[WHAT IS EXPECTED]:
All lines from the one containing "(182, 427) = (707, 328): purple" to the end of the data below are to be returned exactly, both ends included, with nothing added.

DATASET EXCERPT Start Marker

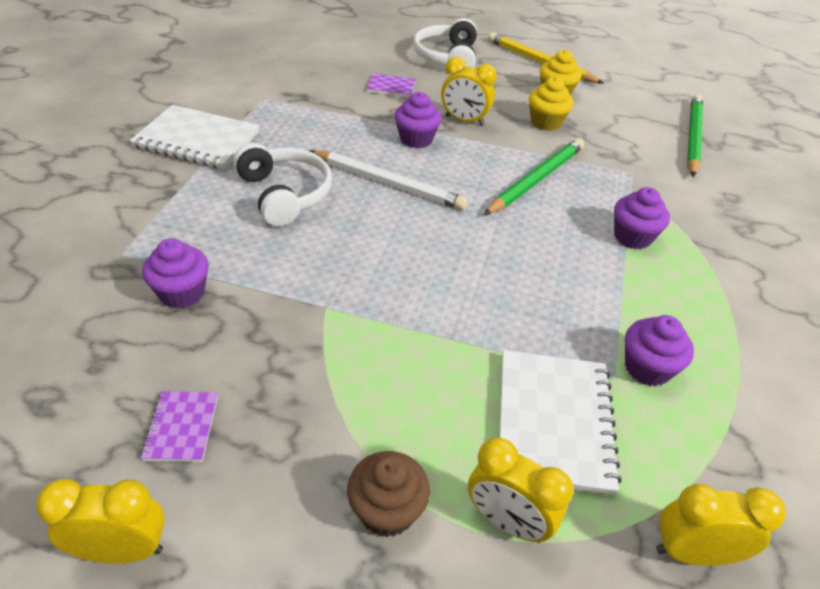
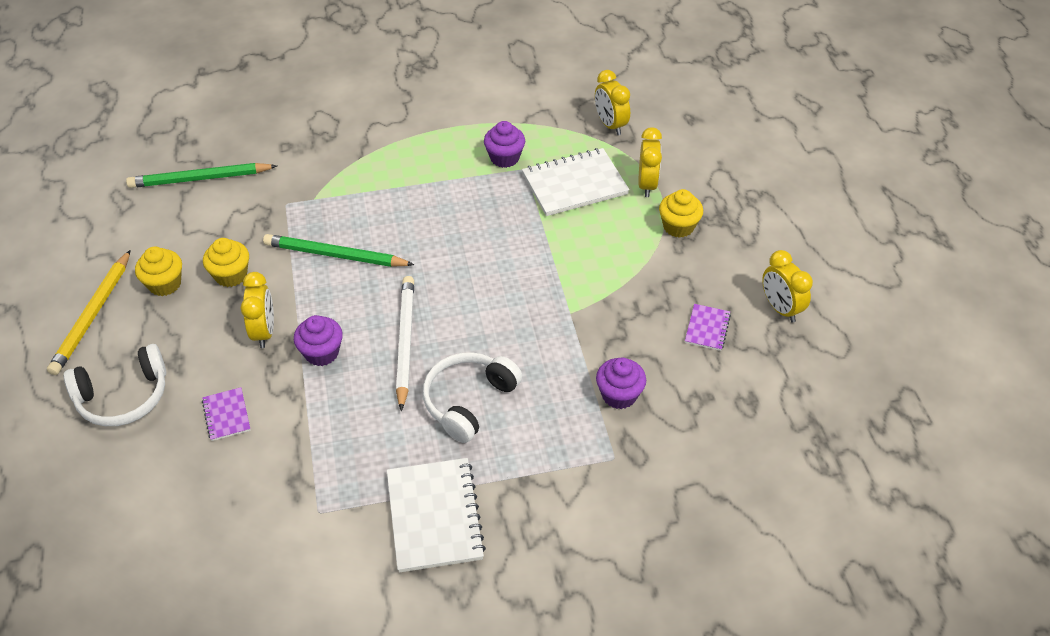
camera: 115 degrees left, 5 degrees up
(182, 427) = (707, 328): purple notebook -> purple notebook turned 45 degrees counterclockwise
(387, 510) = (678, 226): brown cupcake -> yellow cupcake
(632, 237) = (377, 187): purple cupcake -> none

DATASET EXCERPT End Marker

[TASK RESPONSE]:
(182, 427) = (707, 328): purple notebook -> purple notebook turned 45 degrees counterclockwise
(387, 510) = (678, 226): brown cupcake -> yellow cupcake
(632, 237) = (377, 187): purple cupcake -> none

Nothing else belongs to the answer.